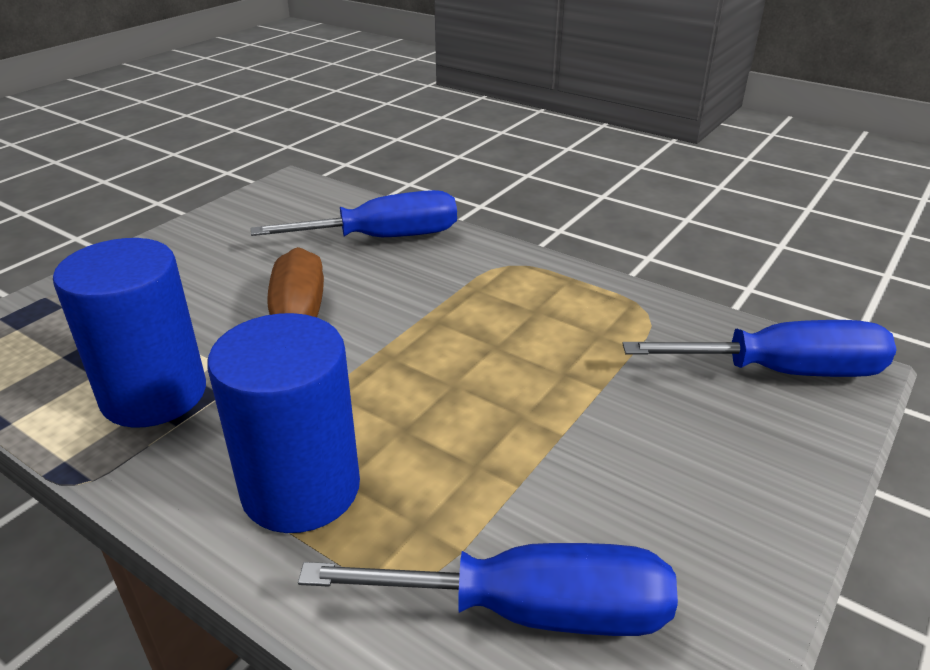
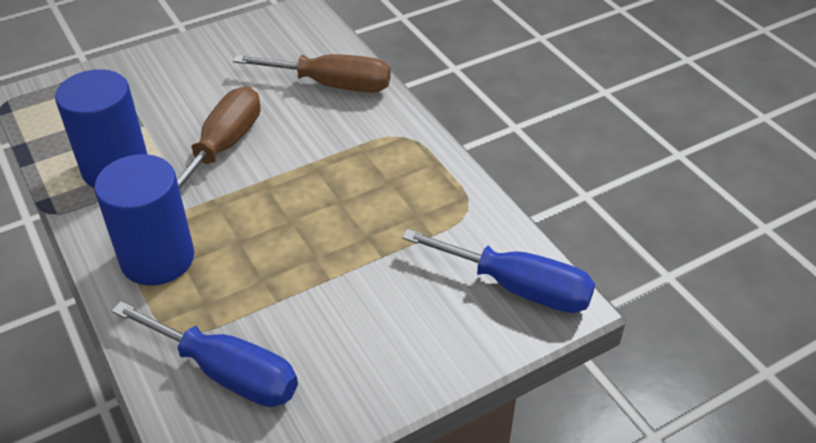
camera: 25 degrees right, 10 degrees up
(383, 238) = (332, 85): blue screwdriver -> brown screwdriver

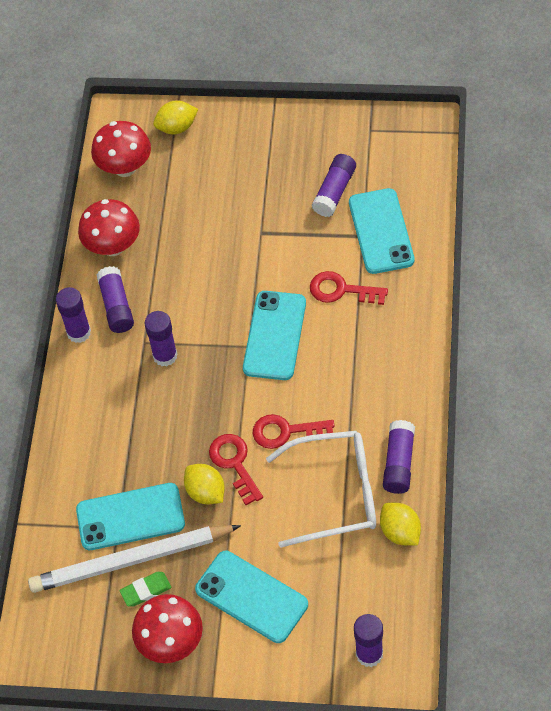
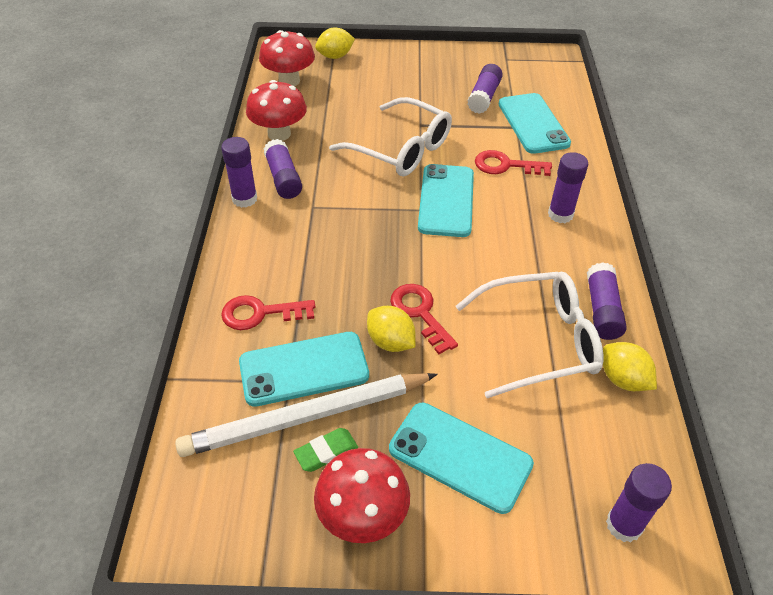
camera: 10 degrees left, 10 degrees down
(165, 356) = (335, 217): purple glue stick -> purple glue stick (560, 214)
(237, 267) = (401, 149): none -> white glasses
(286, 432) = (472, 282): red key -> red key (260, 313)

= = =

#### [Task instructions]
Reproduce the listing exactly, but omit every picture in it.

#### [Answer to this task]
camera: 25 degrees right, 10 degrees up
(383, 238) = (332, 85): blue screwdriver -> brown screwdriver

camera: 10 degrees left, 10 degrees down
(165, 356) = (335, 217): purple glue stick -> purple glue stick (560, 214)
(237, 267) = (401, 149): none -> white glasses
(286, 432) = (472, 282): red key -> red key (260, 313)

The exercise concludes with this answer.